Try it
Reproduce verbatim the lines of the material below, starting at the line with "[121, 100, 168, 145] (first image)" and ending at the line with "[352, 128, 398, 181] (first image)", both inclusive; skip the rest.

Extracted data

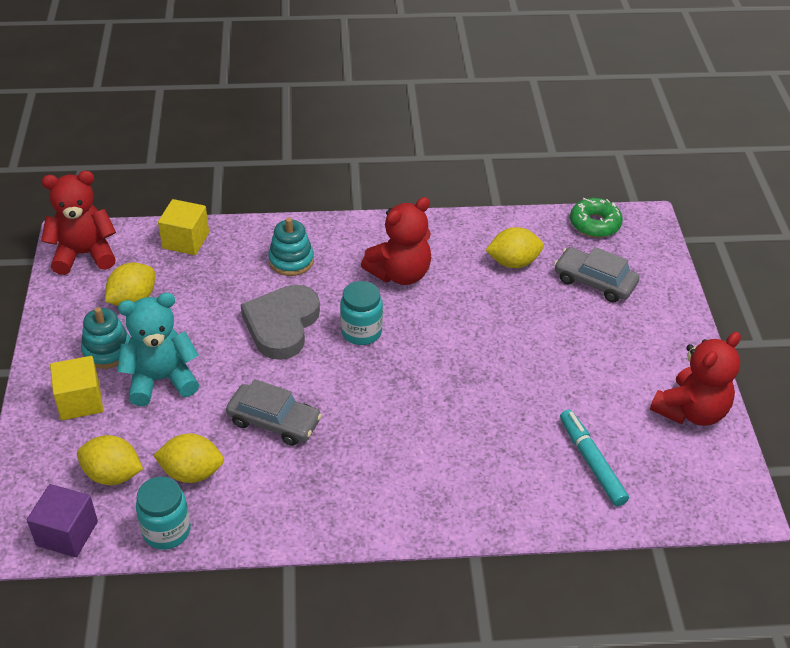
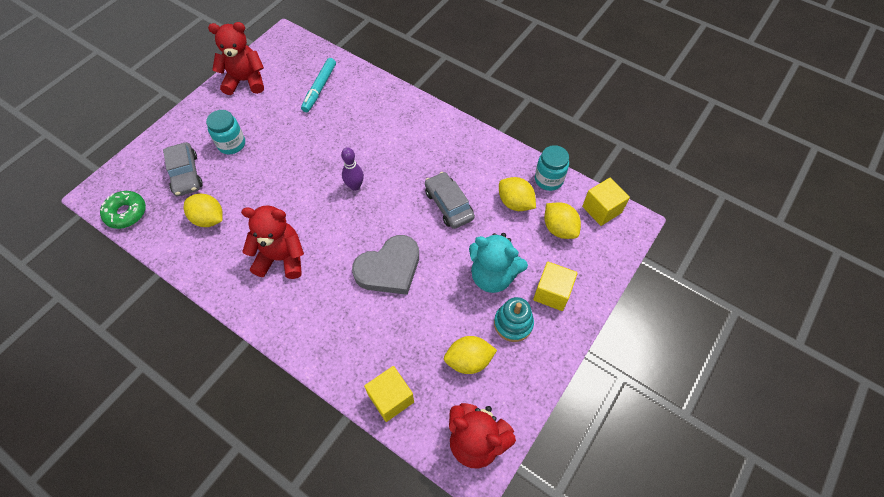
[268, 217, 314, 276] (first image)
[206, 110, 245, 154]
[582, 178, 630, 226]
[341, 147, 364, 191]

* * *

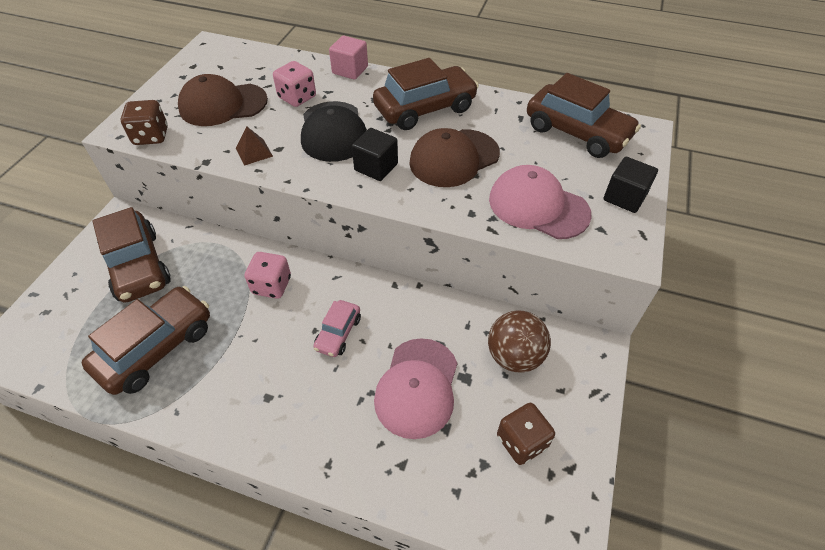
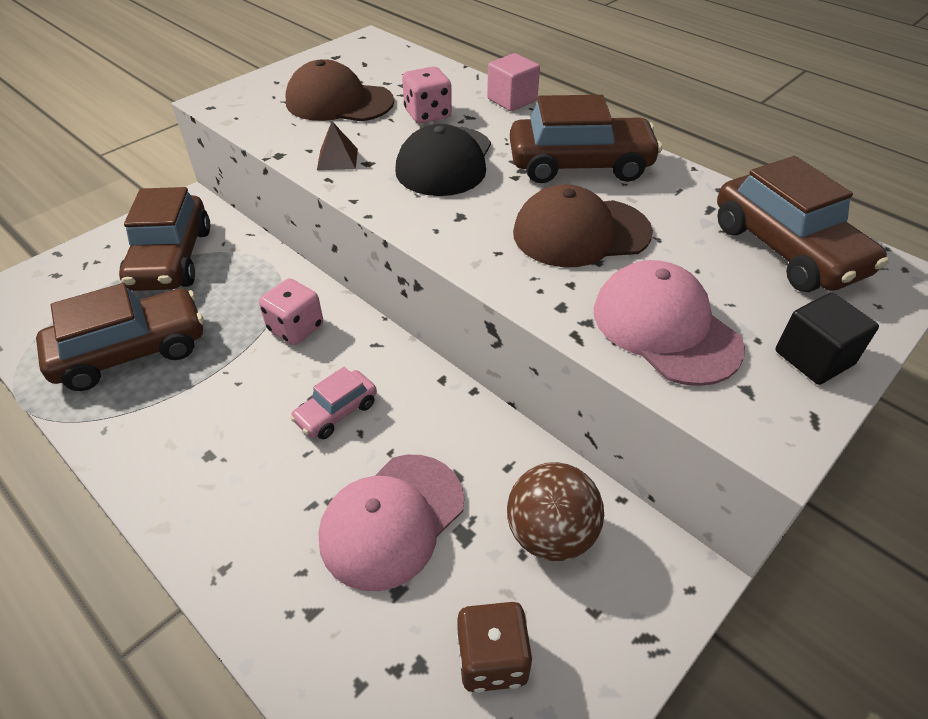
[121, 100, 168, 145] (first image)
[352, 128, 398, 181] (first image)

* * *

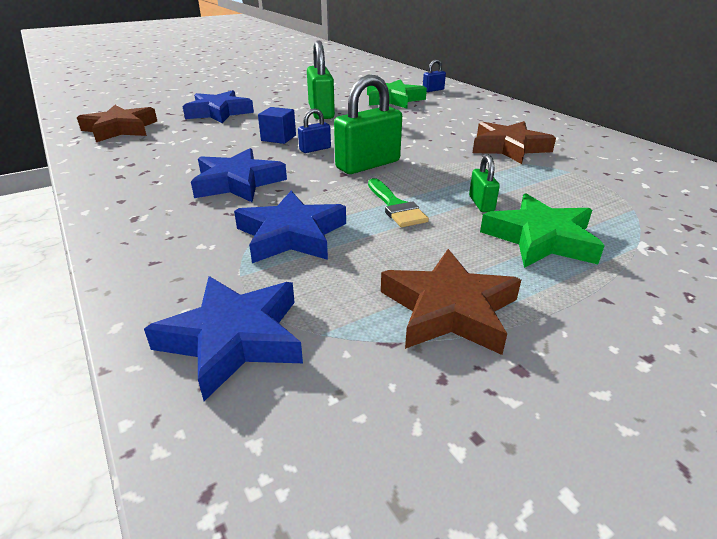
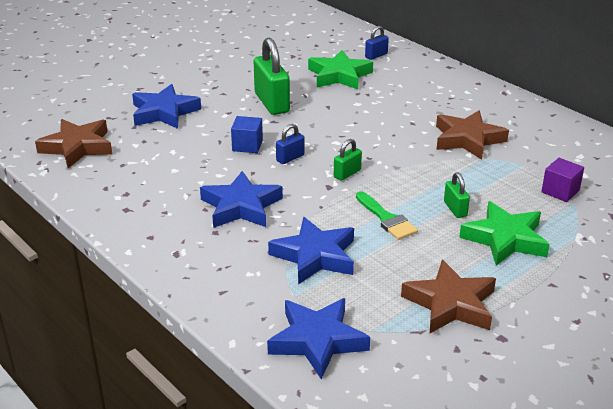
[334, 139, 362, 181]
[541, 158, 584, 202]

Output of the exercise
[121, 100, 168, 145] (first image)
[352, 128, 398, 181] (first image)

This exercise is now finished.